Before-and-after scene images
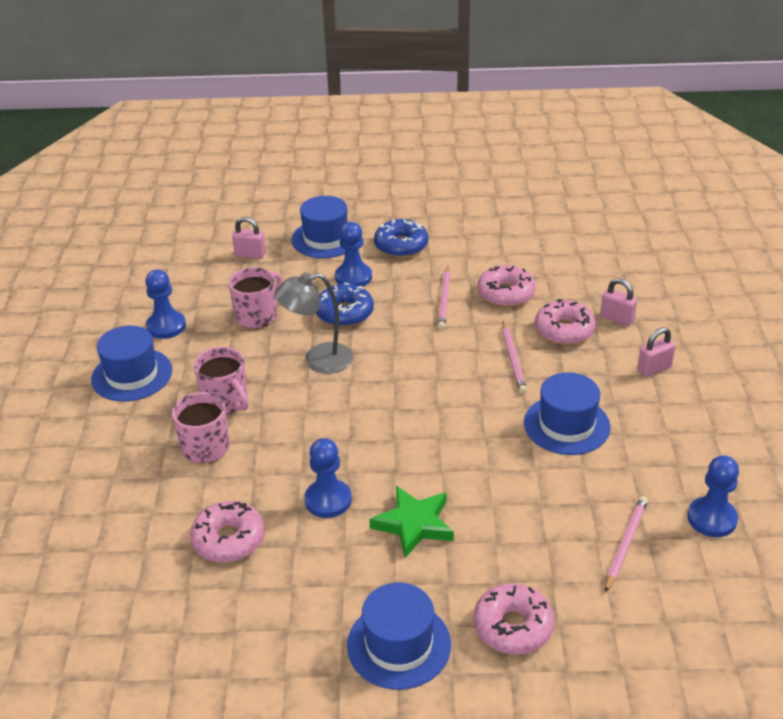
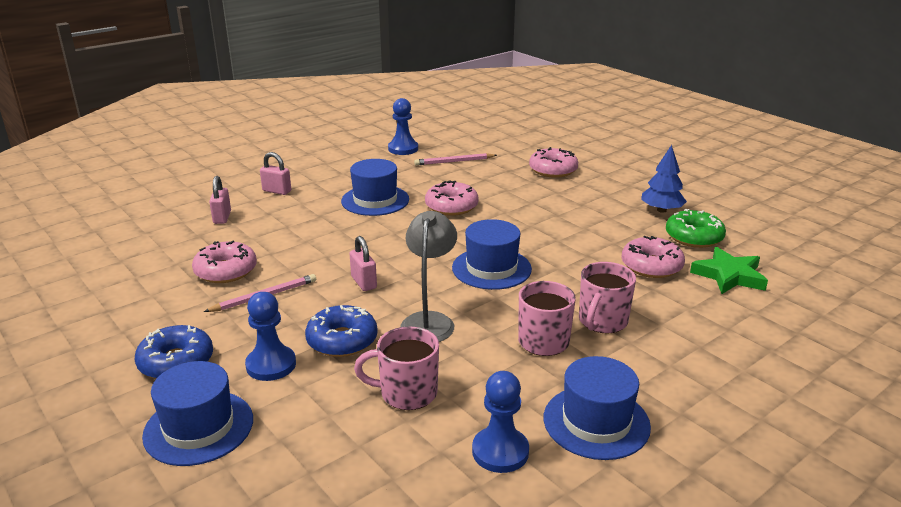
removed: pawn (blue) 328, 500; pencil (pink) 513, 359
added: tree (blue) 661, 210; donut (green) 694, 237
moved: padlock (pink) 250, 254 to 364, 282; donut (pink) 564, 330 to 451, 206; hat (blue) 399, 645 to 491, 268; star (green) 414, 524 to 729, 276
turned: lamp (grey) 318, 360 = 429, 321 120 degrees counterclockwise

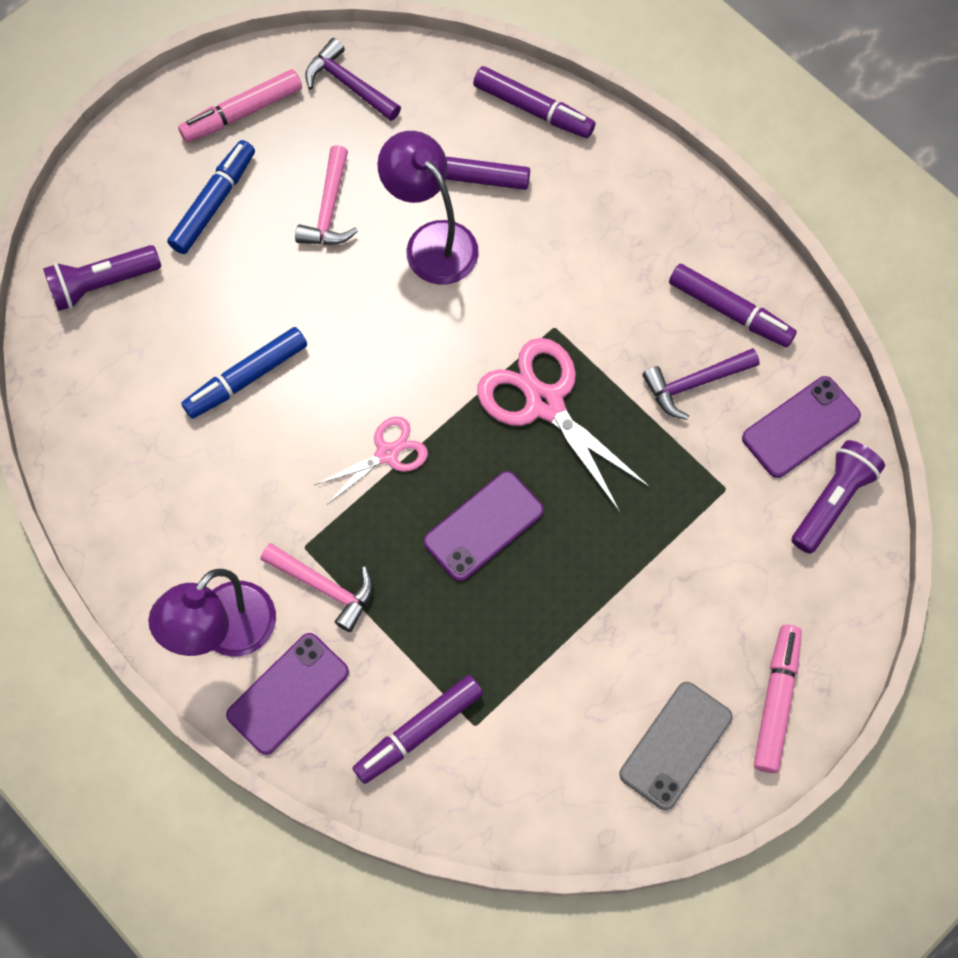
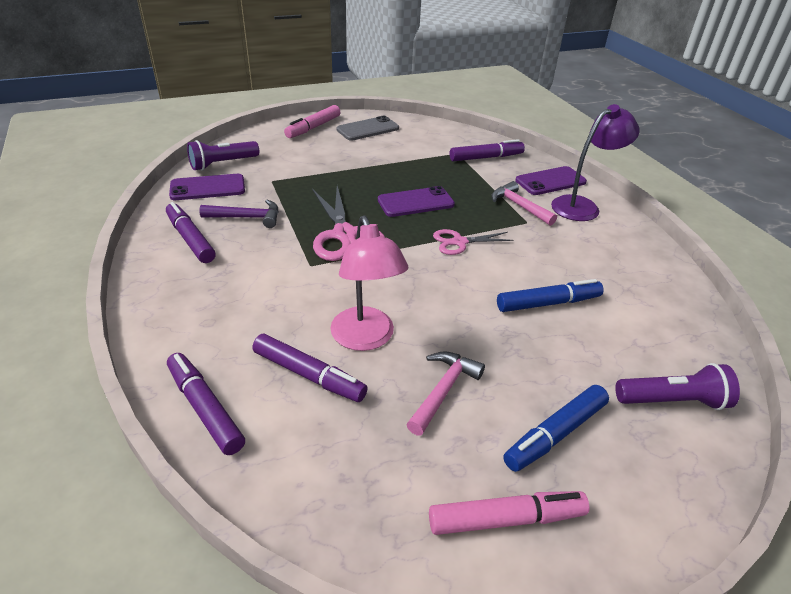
removed: hammer (purple) 348, 84
recoloured: lamp (purple) 431, 241 to lamp (pink) 366, 338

**What you are asked to do**:
Tally the lines above containing "donut". Answer with the count only.

**Answer to this task**:
2